**Dataset section:**
□ □ □
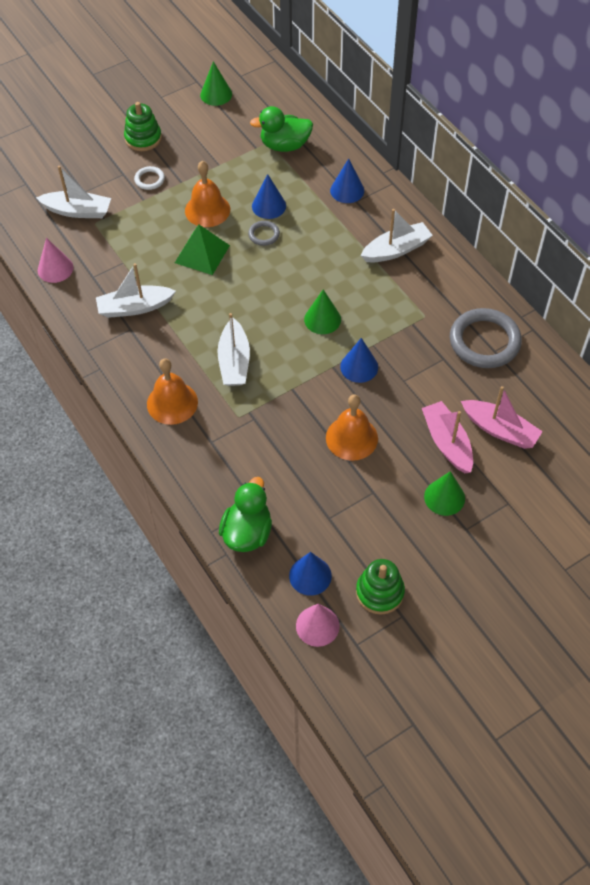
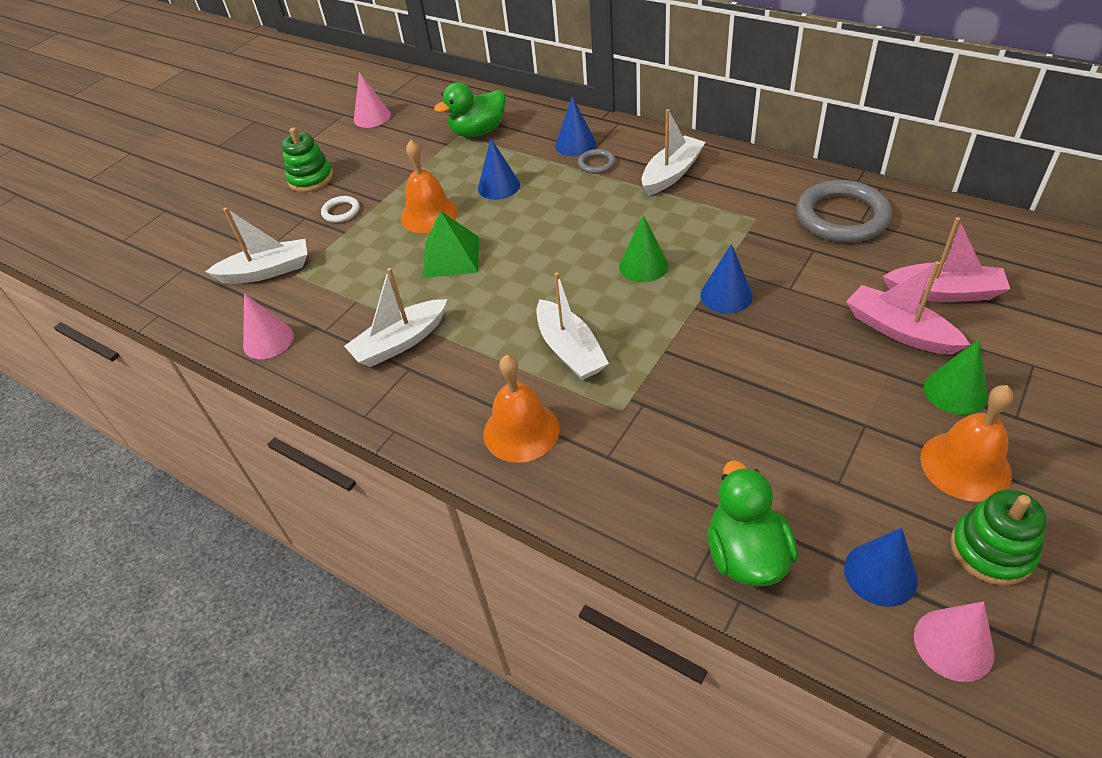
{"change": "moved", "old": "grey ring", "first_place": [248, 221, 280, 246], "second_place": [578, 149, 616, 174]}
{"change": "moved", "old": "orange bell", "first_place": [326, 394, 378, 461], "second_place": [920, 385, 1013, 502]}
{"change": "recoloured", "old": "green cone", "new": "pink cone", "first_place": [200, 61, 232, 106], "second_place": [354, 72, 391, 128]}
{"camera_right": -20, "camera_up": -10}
□ □ □
Return every line above exactly, omitting images.

{"change": "moved", "old": "grey ring", "first_place": [248, 221, 280, 246], "second_place": [578, 149, 616, 174]}
{"change": "moved", "old": "orange bell", "first_place": [326, 394, 378, 461], "second_place": [920, 385, 1013, 502]}
{"change": "recoloured", "old": "green cone", "new": "pink cone", "first_place": [200, 61, 232, 106], "second_place": [354, 72, 391, 128]}
{"camera_right": -20, "camera_up": -10}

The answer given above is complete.